■ **PROBLEM TO WORK ON**: Your task is to show every line in the listing below that includes "brown".

■ **PROVIDED MATERIAL**:
______
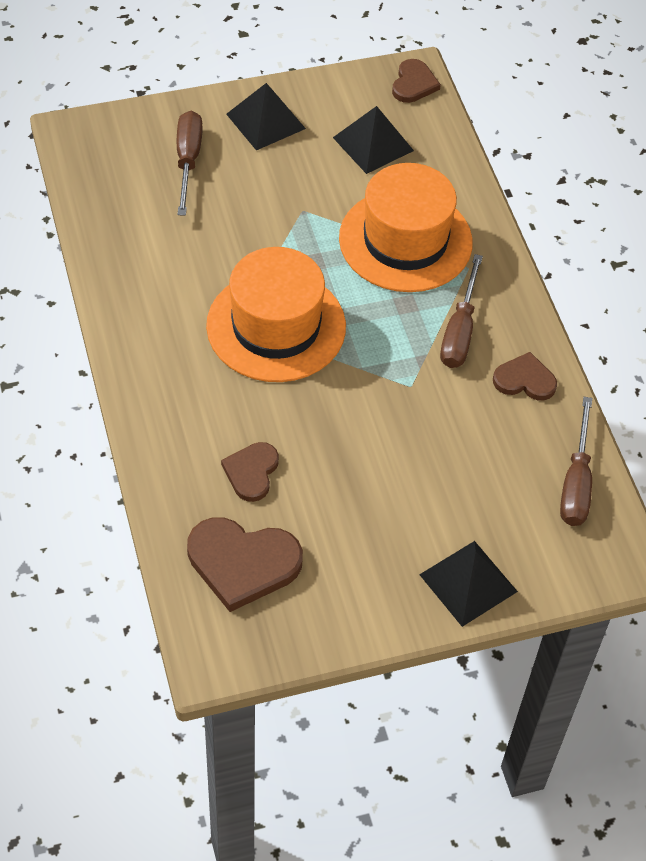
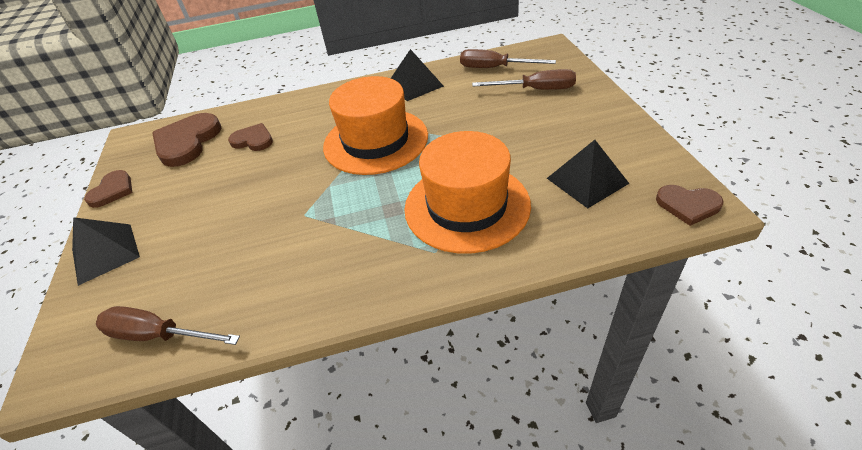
camera: 100 degrees right, 10 degrees down
black pyramid [226,83,306,150] -> black pyramid moved to [391,49,444,101]
brown screwdriver [440,254,483,368] -> brown screwdriver moved to [460,49,556,68]
brown heart [493,352,557,400] -> brown heart moved to [84,170,132,208]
______
■ **PROBLEM SOLUTION**:
brown screwdriver [440,254,483,368] -> brown screwdriver moved to [460,49,556,68]
brown heart [493,352,557,400] -> brown heart moved to [84,170,132,208]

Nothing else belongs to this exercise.